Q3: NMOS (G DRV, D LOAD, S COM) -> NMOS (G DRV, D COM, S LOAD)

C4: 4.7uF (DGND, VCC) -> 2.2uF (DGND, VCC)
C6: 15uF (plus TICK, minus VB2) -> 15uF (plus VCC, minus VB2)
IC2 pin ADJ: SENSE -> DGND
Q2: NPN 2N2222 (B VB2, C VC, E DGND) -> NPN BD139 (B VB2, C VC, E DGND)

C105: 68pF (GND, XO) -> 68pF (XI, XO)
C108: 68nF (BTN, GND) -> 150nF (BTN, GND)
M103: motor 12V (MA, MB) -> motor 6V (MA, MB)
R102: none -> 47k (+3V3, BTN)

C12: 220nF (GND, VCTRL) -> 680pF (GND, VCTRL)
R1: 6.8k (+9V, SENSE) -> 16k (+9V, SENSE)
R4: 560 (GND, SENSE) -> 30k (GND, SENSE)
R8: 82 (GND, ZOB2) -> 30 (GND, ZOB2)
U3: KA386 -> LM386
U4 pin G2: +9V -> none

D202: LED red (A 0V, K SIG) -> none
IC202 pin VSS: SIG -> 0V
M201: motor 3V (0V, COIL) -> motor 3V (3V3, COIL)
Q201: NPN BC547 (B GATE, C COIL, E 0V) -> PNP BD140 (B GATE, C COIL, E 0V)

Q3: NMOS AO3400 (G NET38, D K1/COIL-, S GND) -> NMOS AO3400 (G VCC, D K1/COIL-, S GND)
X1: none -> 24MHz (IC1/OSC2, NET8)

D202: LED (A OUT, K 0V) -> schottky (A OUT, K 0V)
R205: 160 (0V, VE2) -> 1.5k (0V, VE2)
= = = = = = =
Required action
Could you reproduce, exactly as written, the lines running from the one with "R1: 6.8k (+9V, SENSE) -> 16k (+9V, SENSE)" to the end of the entries above?

Task solution
R1: 6.8k (+9V, SENSE) -> 16k (+9V, SENSE)
R4: 560 (GND, SENSE) -> 30k (GND, SENSE)
R8: 82 (GND, ZOB2) -> 30 (GND, ZOB2)
U3: KA386 -> LM386
U4 pin G2: +9V -> none

D202: LED red (A 0V, K SIG) -> none
IC202 pin VSS: SIG -> 0V
M201: motor 3V (0V, COIL) -> motor 3V (3V3, COIL)
Q201: NPN BC547 (B GATE, C COIL, E 0V) -> PNP BD140 (B GATE, C COIL, E 0V)

Q3: NMOS AO3400 (G NET38, D K1/COIL-, S GND) -> NMOS AO3400 (G VCC, D K1/COIL-, S GND)
X1: none -> 24MHz (IC1/OSC2, NET8)

D202: LED (A OUT, K 0V) -> schottky (A OUT, K 0V)
R205: 160 (0V, VE2) -> 1.5k (0V, VE2)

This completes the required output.